TASK ITEM
Look through the records below and copy each line that includes the word "plus".

========

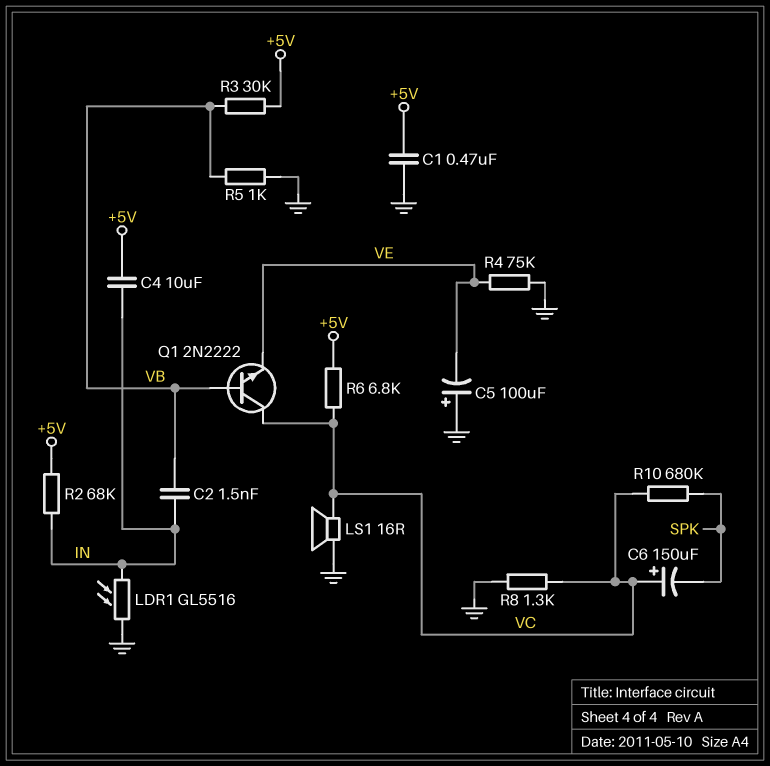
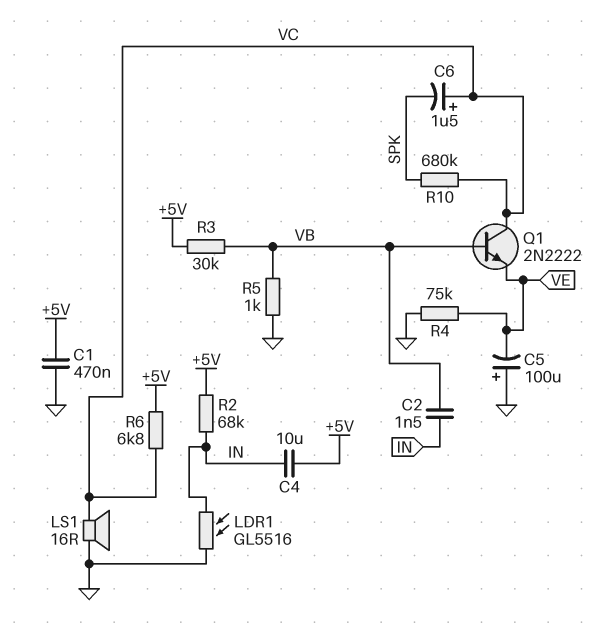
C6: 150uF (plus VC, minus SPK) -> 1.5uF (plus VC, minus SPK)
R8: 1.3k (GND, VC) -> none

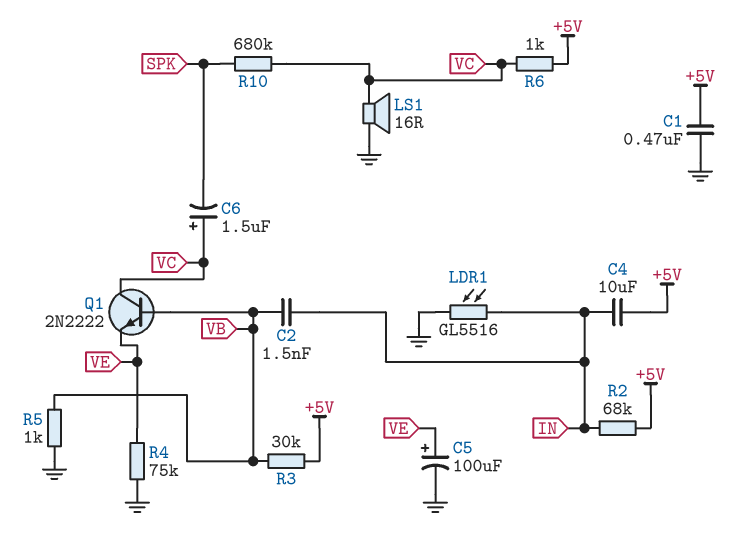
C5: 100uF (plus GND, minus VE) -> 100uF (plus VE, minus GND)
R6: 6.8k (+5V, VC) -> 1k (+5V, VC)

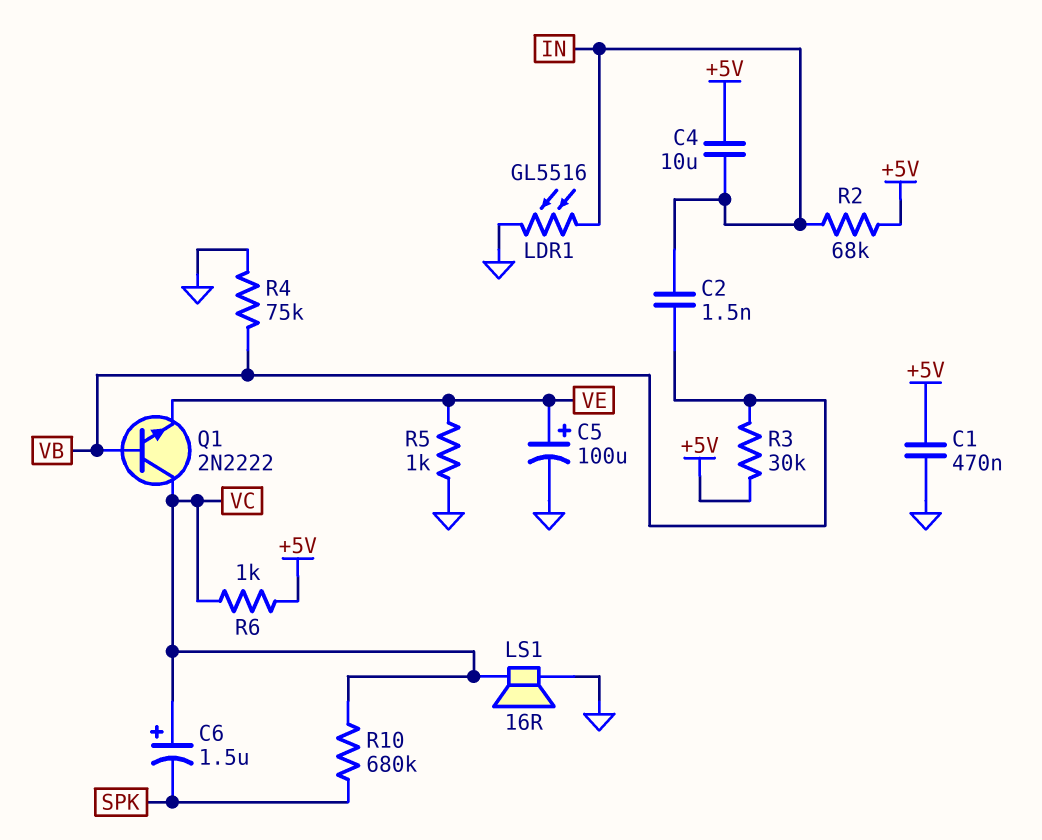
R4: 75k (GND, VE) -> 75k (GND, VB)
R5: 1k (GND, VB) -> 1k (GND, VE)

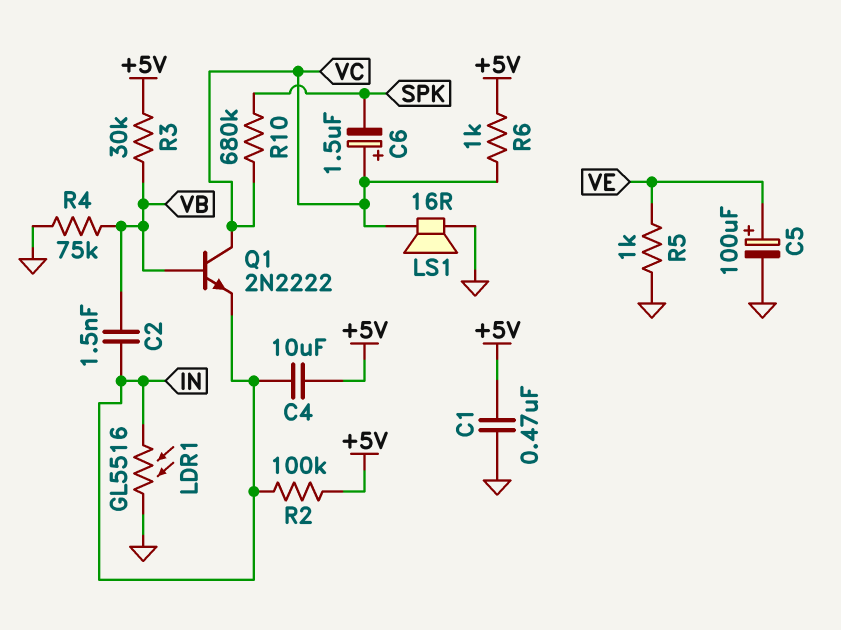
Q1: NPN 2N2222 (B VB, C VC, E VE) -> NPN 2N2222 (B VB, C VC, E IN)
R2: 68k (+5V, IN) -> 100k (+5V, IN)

========

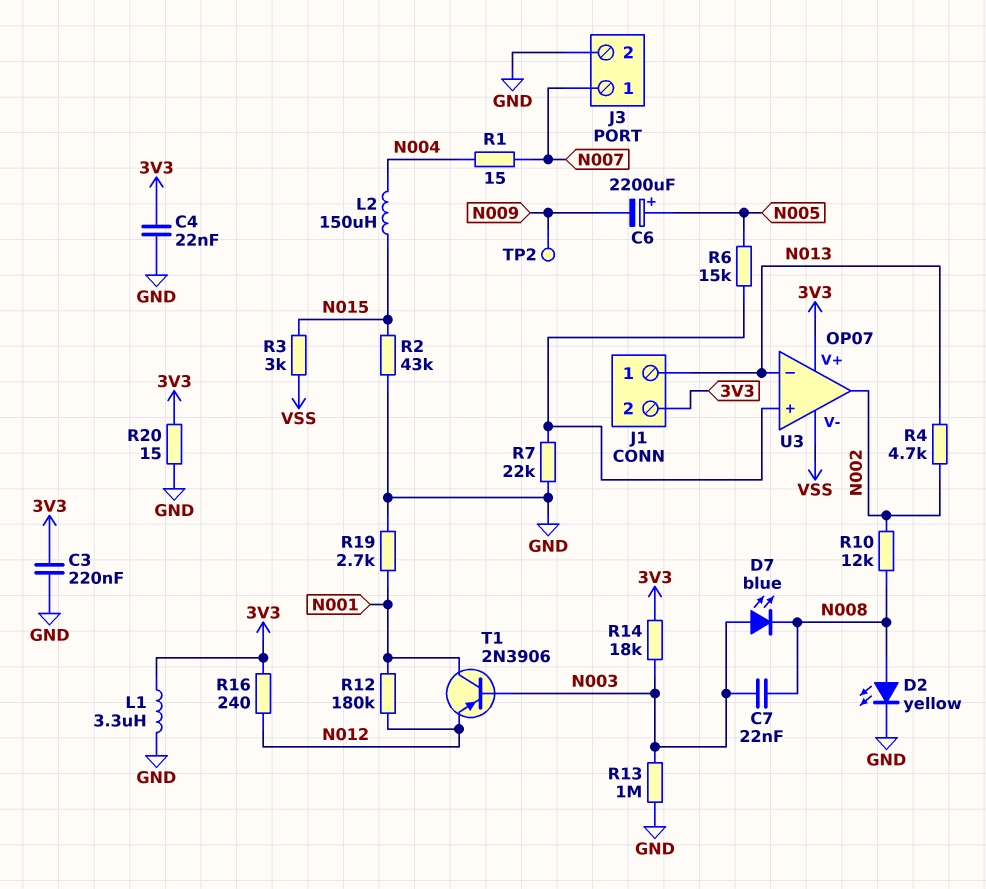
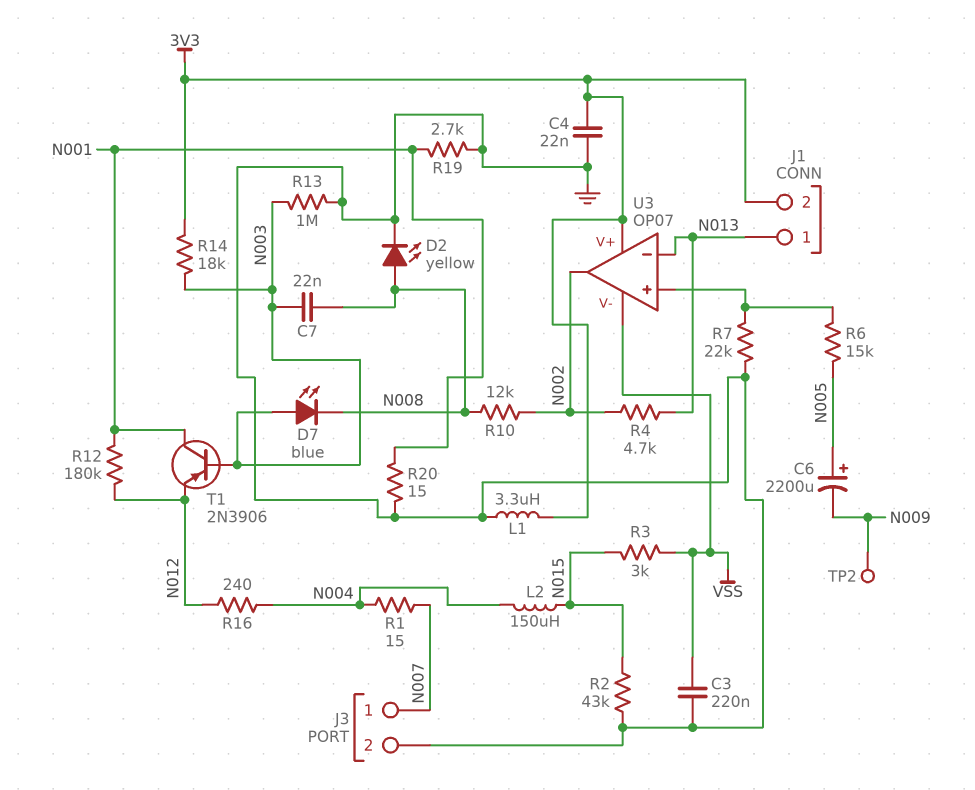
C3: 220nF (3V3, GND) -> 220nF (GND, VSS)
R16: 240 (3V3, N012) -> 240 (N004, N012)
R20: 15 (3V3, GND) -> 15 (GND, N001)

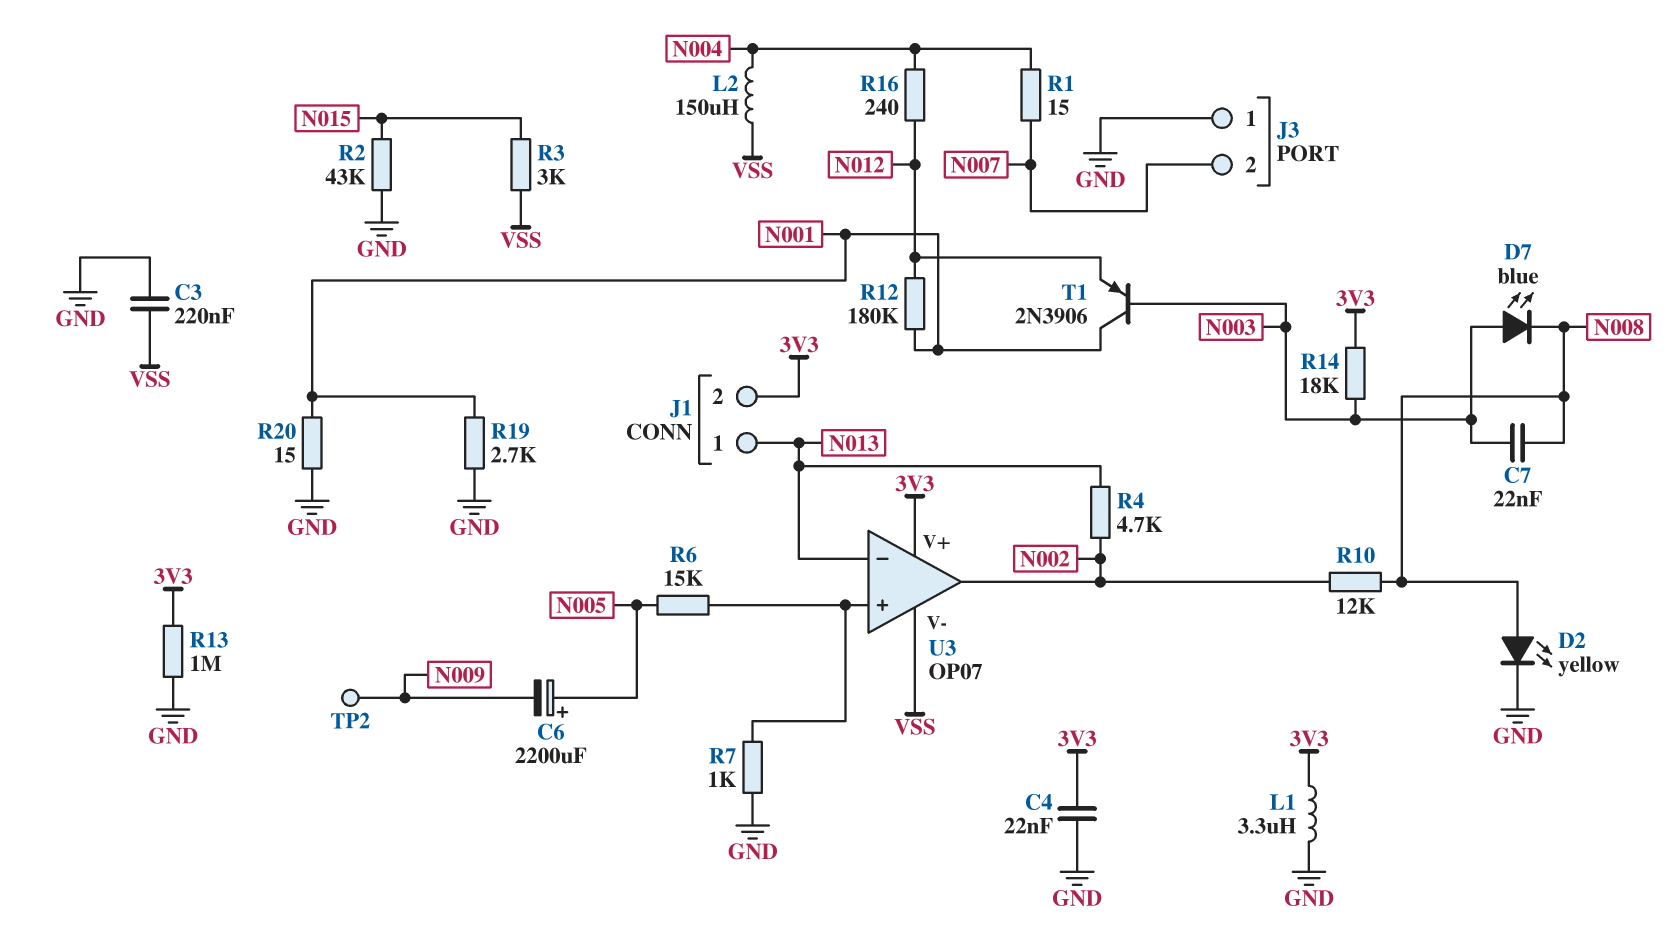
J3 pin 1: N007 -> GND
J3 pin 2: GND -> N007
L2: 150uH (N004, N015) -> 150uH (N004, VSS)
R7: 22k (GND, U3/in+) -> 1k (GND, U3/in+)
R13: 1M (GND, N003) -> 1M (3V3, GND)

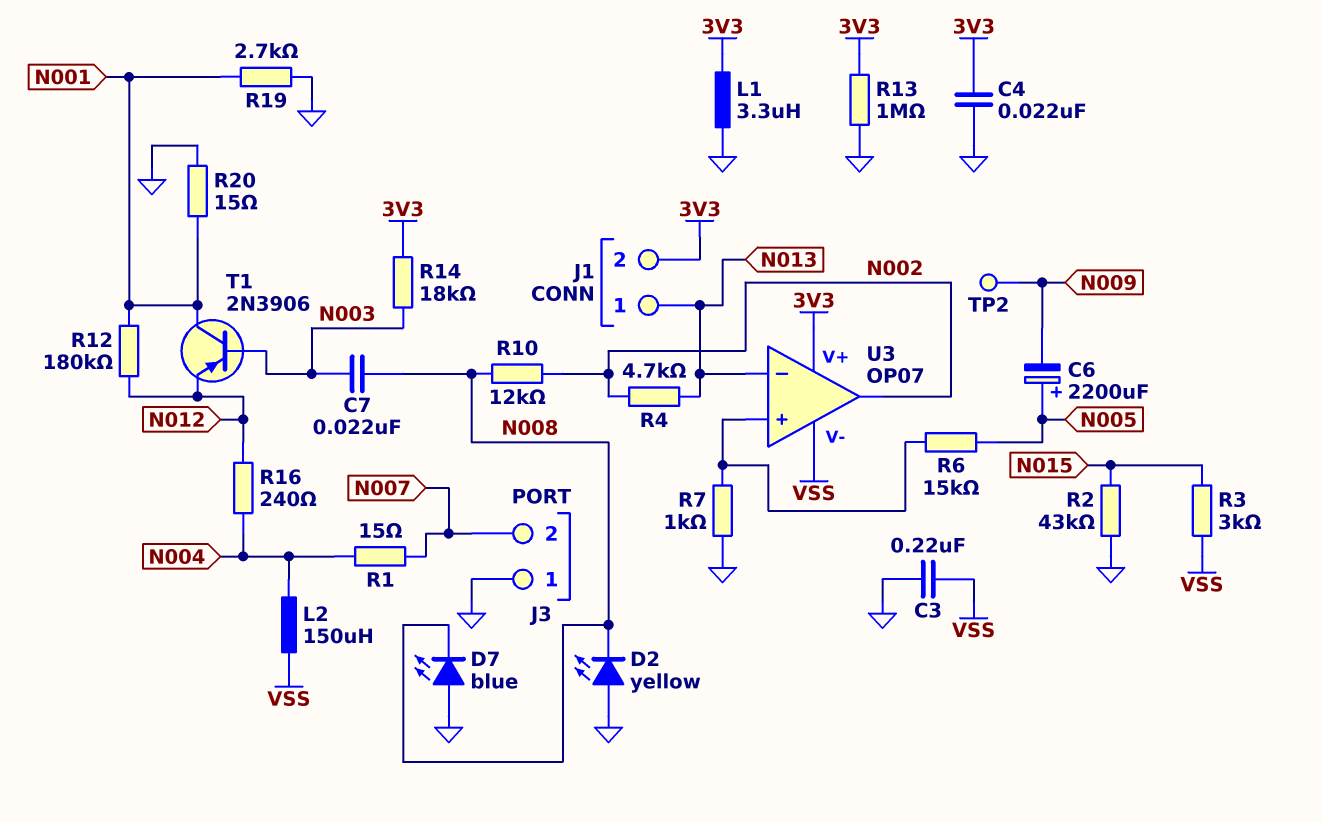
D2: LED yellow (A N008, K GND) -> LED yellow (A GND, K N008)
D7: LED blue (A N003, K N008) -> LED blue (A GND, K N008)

========

FINISHED EXERCISE
C6: 150uF (plus VC, minus SPK) -> 1.5uF (plus VC, minus SPK)
C5: 100uF (plus GND, minus VE) -> 100uF (plus VE, minus GND)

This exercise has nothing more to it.